== Your objective ==
The response should be the records below, repeated exactly, with each picture left out.

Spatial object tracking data
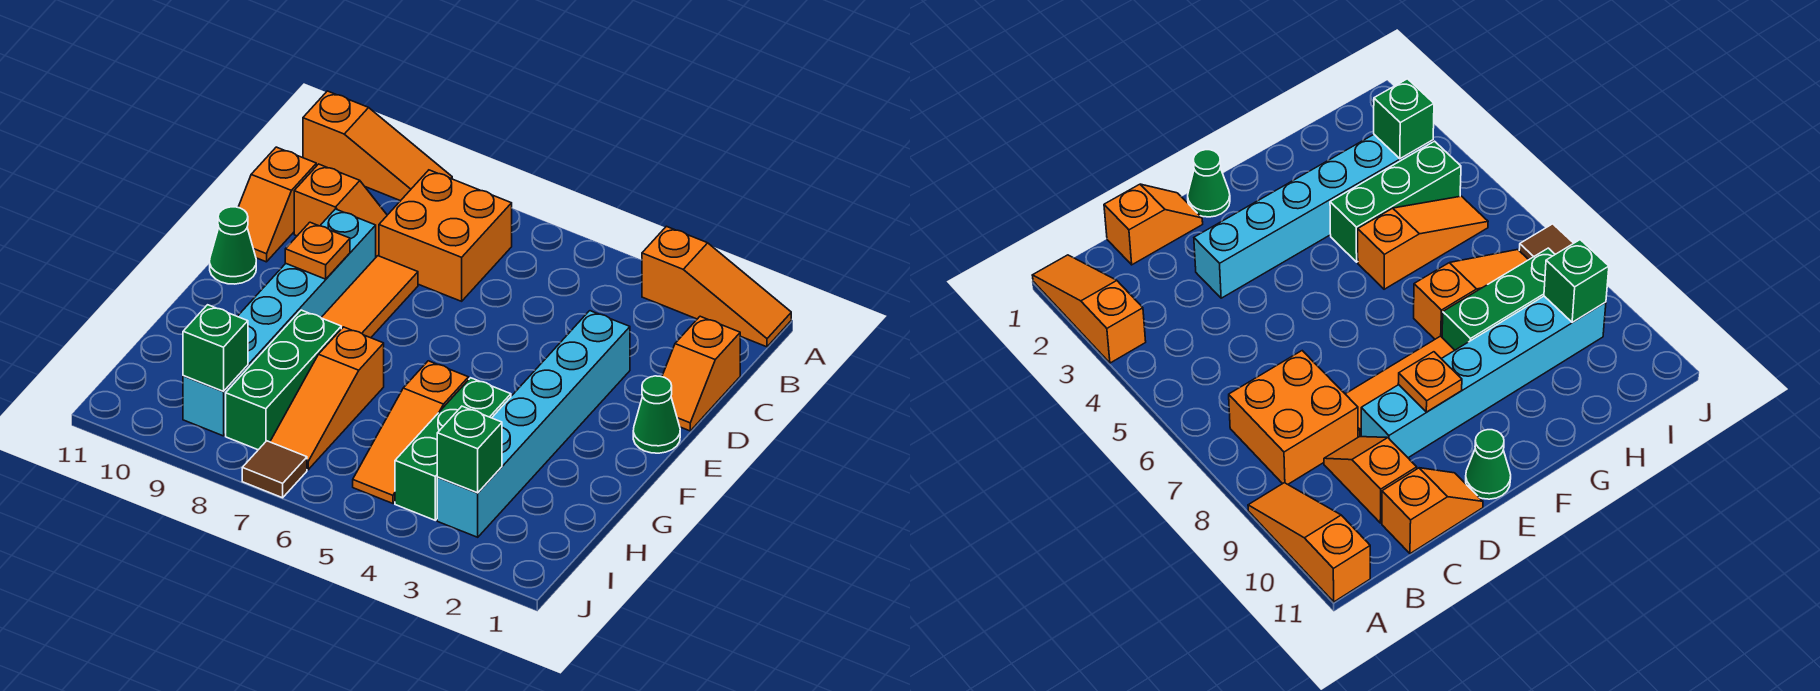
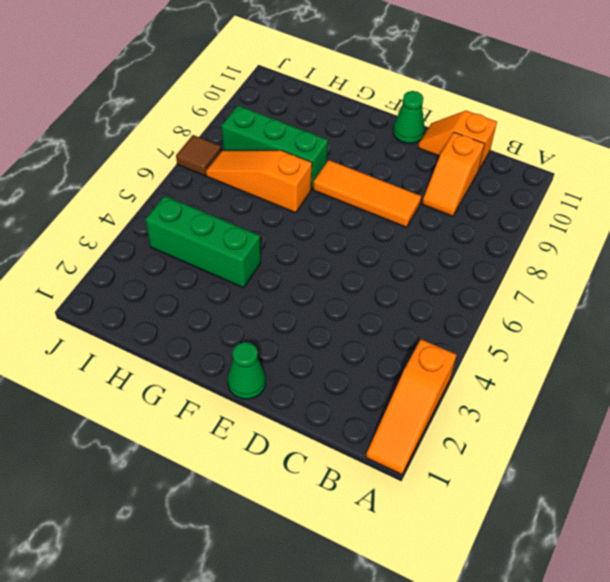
none -> orange slope A9:A11 level 1 top 11
none -> orange brick B7:C8 level 1
none -> orange slope C1:D1 level 1 top C

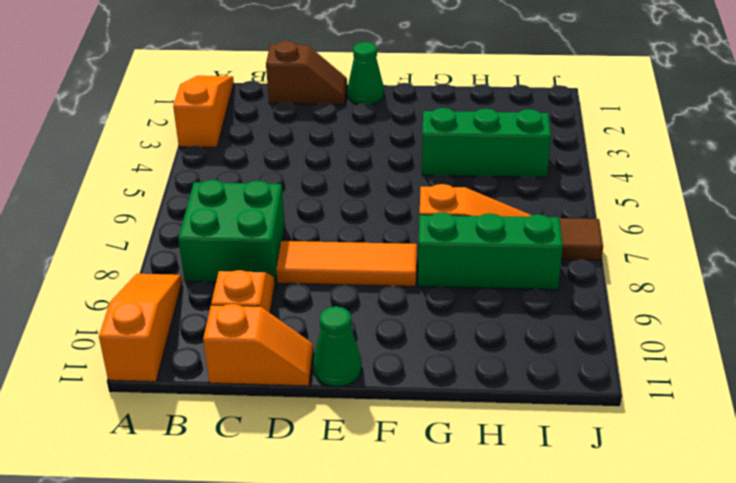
green brick B7:C8 level 1 -> orange brick B7:C8 level 1
brown slope C1:D1 level 1 top C -> orange slope C1:D1 level 1 top C
none -> cyan brick D3:I3 level 1
none -> cyan brick D9:I9 level 1
none -> orange slope G5:I5 level 1 top G

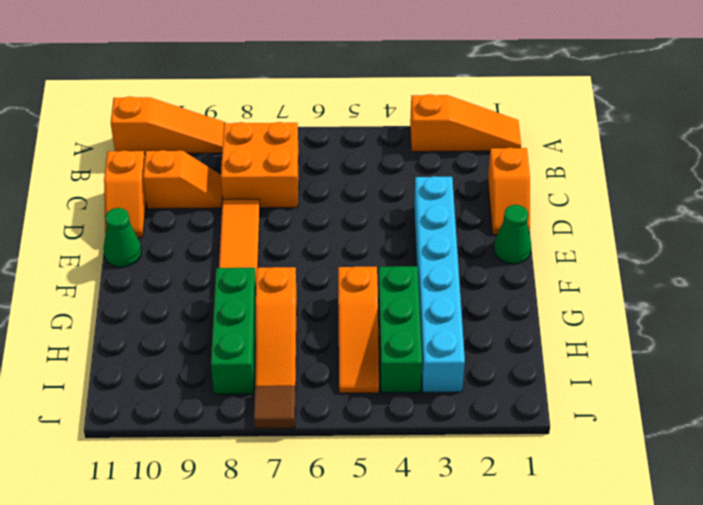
none -> cyan brick D9:I9 level 1
none -> orange plate E9 level 2
none -> green brick I3 level 2

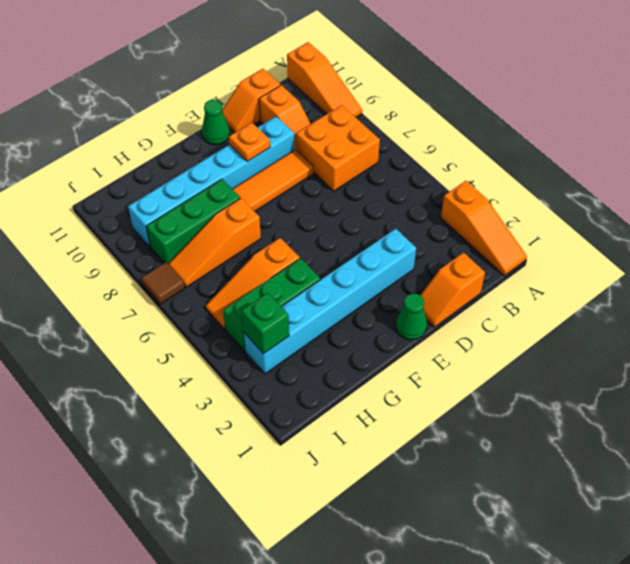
none -> green brick I9 level 2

== Reply ==
none -> orange slope A9:A11 level 1 top 11
none -> orange brick B7:C8 level 1
none -> orange slope C1:D1 level 1 top C

green brick B7:C8 level 1 -> orange brick B7:C8 level 1
brown slope C1:D1 level 1 top C -> orange slope C1:D1 level 1 top C
none -> cyan brick D3:I3 level 1
none -> cyan brick D9:I9 level 1
none -> orange slope G5:I5 level 1 top G

none -> cyan brick D9:I9 level 1
none -> orange plate E9 level 2
none -> green brick I3 level 2

none -> green brick I9 level 2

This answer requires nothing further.